::: Records shown :::

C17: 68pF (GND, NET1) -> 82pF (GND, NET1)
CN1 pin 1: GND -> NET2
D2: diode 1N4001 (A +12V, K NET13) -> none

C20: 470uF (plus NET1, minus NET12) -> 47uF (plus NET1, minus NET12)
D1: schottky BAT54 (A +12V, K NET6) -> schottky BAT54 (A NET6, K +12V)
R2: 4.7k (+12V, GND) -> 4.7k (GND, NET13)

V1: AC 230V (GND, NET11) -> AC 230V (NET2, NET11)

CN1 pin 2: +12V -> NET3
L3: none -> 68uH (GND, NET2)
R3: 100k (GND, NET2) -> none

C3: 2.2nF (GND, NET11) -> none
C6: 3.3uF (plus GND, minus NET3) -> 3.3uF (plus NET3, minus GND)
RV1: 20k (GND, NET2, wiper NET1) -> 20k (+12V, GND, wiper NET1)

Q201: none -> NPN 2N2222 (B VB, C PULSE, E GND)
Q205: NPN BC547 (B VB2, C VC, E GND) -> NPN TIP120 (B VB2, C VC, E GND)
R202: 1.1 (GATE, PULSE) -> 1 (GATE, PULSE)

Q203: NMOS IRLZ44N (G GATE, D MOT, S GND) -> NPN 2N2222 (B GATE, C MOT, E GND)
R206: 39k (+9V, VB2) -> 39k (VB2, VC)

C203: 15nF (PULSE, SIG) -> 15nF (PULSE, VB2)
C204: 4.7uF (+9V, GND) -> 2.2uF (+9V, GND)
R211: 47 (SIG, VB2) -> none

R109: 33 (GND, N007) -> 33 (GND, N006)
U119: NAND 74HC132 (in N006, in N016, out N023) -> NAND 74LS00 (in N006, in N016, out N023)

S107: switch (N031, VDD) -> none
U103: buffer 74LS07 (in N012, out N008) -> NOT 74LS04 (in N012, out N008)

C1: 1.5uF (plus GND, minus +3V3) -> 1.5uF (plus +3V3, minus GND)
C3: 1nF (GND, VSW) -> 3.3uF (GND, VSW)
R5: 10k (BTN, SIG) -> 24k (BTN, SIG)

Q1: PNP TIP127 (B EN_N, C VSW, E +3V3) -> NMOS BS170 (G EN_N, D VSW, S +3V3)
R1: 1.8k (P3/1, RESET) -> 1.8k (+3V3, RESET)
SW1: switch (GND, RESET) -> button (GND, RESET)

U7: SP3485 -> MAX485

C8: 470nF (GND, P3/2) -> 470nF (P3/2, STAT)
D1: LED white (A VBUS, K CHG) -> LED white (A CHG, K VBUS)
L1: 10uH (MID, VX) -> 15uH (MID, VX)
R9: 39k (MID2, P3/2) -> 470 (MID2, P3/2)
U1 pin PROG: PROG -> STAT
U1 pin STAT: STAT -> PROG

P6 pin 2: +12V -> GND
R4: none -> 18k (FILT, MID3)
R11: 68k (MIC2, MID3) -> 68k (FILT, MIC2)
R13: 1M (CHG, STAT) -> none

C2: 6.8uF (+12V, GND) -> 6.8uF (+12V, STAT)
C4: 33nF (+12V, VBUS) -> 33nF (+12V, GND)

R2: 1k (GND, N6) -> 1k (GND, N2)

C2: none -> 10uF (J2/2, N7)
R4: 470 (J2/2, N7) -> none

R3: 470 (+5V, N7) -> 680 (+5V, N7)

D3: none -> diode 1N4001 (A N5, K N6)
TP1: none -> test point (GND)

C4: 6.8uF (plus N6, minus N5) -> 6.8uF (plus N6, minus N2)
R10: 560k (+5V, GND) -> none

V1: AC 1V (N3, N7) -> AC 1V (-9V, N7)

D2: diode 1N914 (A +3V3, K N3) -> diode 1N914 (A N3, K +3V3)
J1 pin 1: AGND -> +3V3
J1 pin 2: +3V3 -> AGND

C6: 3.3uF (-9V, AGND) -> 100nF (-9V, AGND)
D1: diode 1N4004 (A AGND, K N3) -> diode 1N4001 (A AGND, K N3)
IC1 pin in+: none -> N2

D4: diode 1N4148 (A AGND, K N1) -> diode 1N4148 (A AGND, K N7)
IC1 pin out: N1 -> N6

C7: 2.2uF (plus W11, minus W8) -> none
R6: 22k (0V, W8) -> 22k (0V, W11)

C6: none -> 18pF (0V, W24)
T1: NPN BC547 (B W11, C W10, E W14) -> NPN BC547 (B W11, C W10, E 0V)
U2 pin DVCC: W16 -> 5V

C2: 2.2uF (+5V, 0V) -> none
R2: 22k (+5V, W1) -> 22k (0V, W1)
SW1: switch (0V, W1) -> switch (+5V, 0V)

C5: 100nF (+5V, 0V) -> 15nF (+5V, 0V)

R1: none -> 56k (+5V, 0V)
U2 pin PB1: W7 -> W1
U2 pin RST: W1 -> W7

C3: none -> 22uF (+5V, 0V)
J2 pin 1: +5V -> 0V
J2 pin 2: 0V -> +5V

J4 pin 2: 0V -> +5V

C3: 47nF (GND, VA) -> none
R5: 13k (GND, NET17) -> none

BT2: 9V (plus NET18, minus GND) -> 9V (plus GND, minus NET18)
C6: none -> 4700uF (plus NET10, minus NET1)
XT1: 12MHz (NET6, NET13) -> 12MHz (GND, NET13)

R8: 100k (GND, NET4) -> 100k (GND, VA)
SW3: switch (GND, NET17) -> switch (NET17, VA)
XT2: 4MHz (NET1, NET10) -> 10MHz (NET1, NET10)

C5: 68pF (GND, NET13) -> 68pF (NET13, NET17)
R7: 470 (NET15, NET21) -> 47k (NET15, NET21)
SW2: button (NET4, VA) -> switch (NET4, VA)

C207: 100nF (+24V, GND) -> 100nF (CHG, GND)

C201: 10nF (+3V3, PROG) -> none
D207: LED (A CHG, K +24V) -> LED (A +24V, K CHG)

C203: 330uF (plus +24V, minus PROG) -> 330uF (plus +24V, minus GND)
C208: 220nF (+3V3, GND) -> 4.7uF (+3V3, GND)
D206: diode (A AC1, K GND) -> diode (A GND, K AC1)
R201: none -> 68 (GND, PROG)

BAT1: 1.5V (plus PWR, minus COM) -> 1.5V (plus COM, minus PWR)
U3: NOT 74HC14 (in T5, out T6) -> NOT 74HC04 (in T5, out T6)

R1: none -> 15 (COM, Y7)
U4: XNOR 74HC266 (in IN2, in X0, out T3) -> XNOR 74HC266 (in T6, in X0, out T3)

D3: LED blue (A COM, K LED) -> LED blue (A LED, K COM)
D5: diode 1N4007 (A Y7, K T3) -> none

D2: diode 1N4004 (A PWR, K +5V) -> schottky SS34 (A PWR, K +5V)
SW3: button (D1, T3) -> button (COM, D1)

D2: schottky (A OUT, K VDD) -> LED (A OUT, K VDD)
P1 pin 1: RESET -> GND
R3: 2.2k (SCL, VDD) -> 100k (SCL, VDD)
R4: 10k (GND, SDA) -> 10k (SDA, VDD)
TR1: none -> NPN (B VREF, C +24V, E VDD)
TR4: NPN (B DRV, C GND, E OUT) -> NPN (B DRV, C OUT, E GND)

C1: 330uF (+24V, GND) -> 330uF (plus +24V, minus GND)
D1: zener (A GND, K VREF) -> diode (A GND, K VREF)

:::

# Assigned task
Reproducing the whole listing above is not the task. Copy exactly only the lines from the one with "L3: none -> 68uH (GND, NET2)" to the one with "R109: 33 (GND, N007) -> 33 (GND, N006)", both kept.

# Worked solution
L3: none -> 68uH (GND, NET2)
R3: 100k (GND, NET2) -> none

C3: 2.2nF (GND, NET11) -> none
C6: 3.3uF (plus GND, minus NET3) -> 3.3uF (plus NET3, minus GND)
RV1: 20k (GND, NET2, wiper NET1) -> 20k (+12V, GND, wiper NET1)

Q201: none -> NPN 2N2222 (B VB, C PULSE, E GND)
Q205: NPN BC547 (B VB2, C VC, E GND) -> NPN TIP120 (B VB2, C VC, E GND)
R202: 1.1 (GATE, PULSE) -> 1 (GATE, PULSE)

Q203: NMOS IRLZ44N (G GATE, D MOT, S GND) -> NPN 2N2222 (B GATE, C MOT, E GND)
R206: 39k (+9V, VB2) -> 39k (VB2, VC)

C203: 15nF (PULSE, SIG) -> 15nF (PULSE, VB2)
C204: 4.7uF (+9V, GND) -> 2.2uF (+9V, GND)
R211: 47 (SIG, VB2) -> none

R109: 33 (GND, N007) -> 33 (GND, N006)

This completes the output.